Problem to solve: Starting with the line where "green pan: 7 -> 6" appears, print every line through the end of the entries below exactly as it stands, and leave out the pictures.

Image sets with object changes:
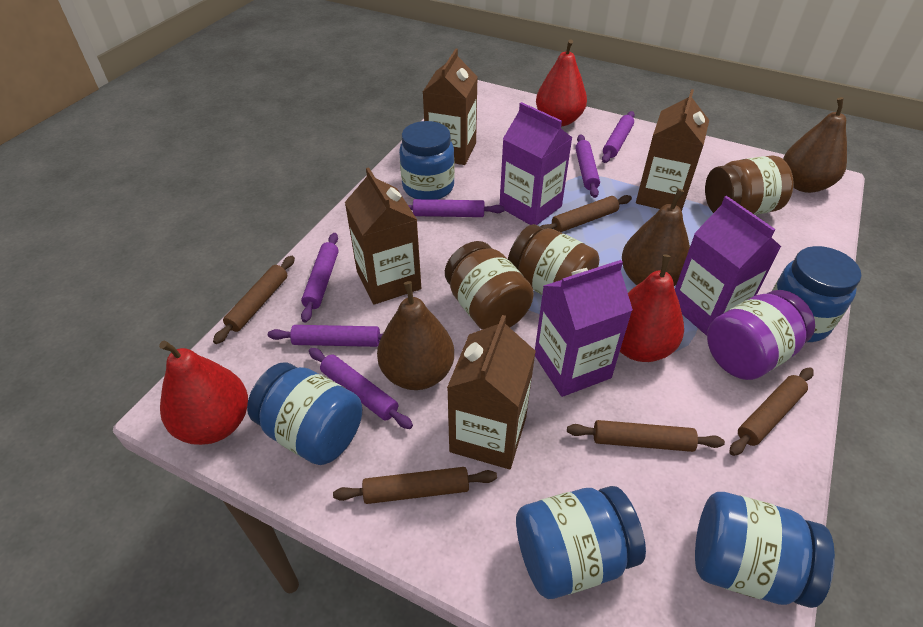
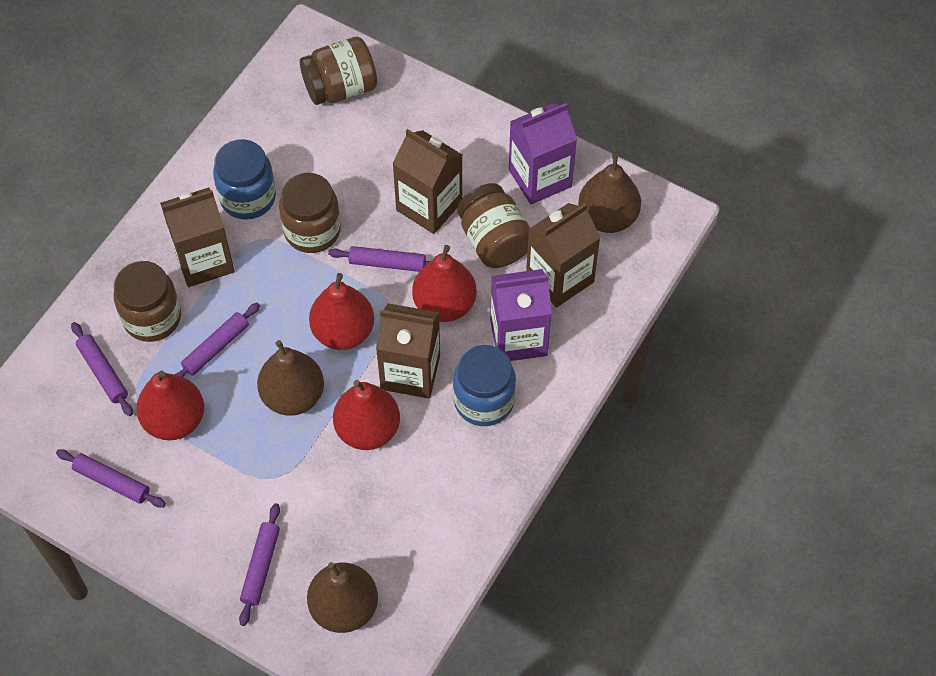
blue jar: 5 -> 2
brown jar: 3 -> 4
brown rolling pin: 5 -> 0
purple carton: 3 -> 2
purple jar: 1 -> 0
purple rolling pin: 6 -> 5
red pear: 3 -> 4

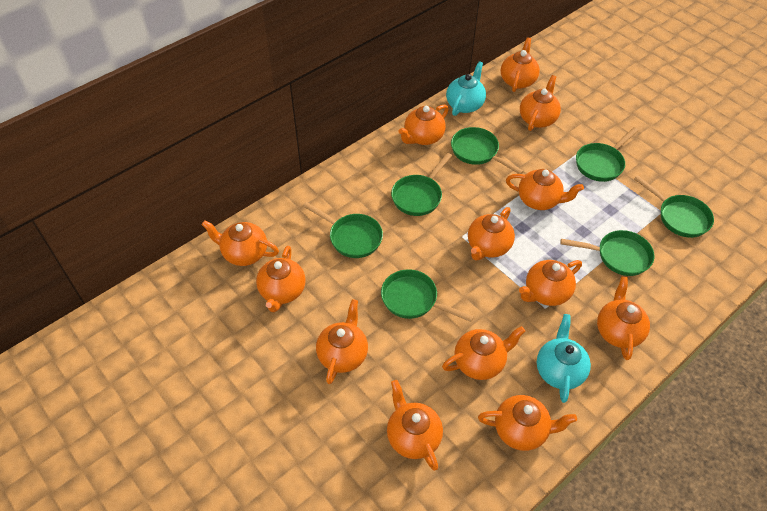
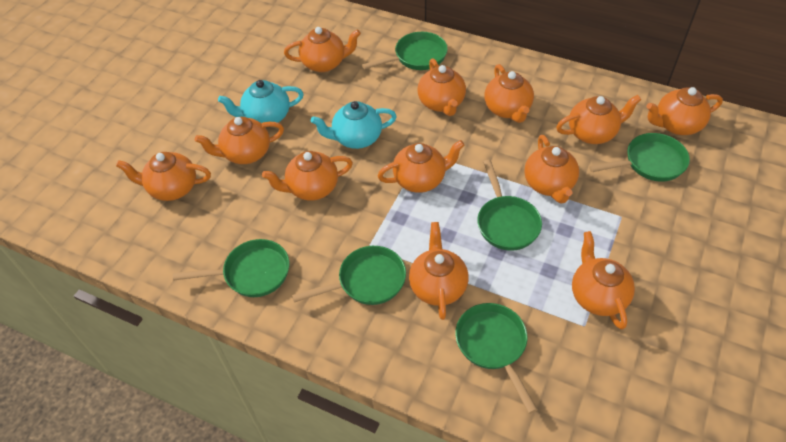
green pan: 7 -> 6
orange teapot: 13 -> 12

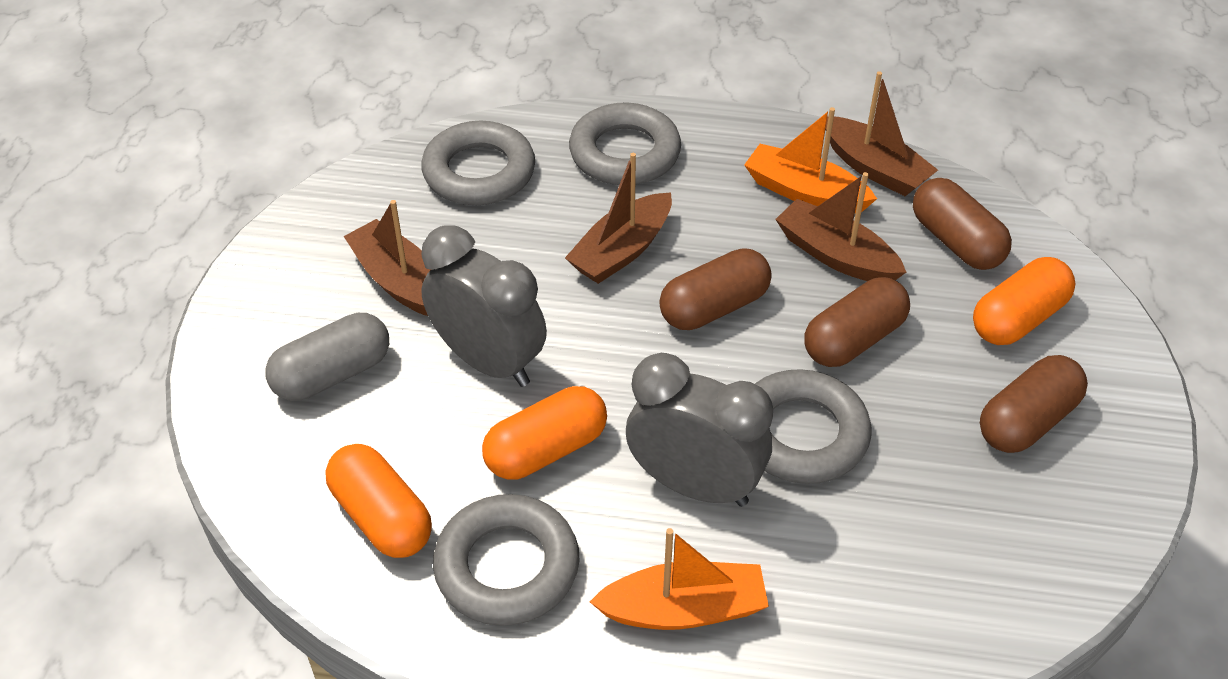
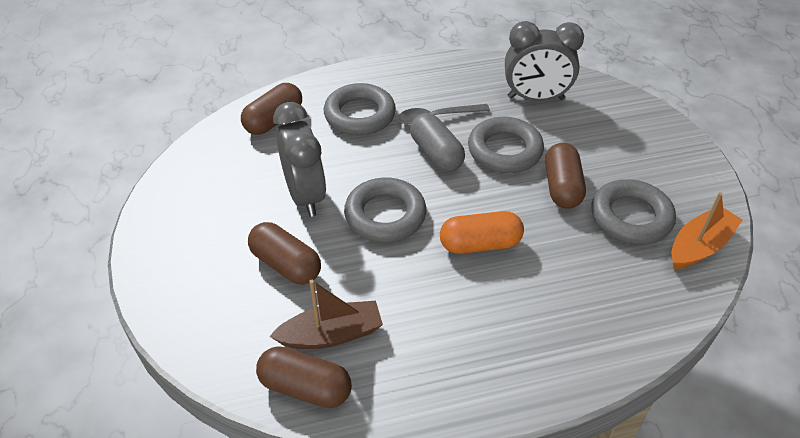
brown boat: 4 -> 1
grey spoon: 0 -> 1
orange boat: 2 -> 1
orange capsule: 3 -> 1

Exercise answer:
green pan: 7 -> 6
orange teapot: 13 -> 12

brown boat: 4 -> 1
grey spoon: 0 -> 1
orange boat: 2 -> 1
orange capsule: 3 -> 1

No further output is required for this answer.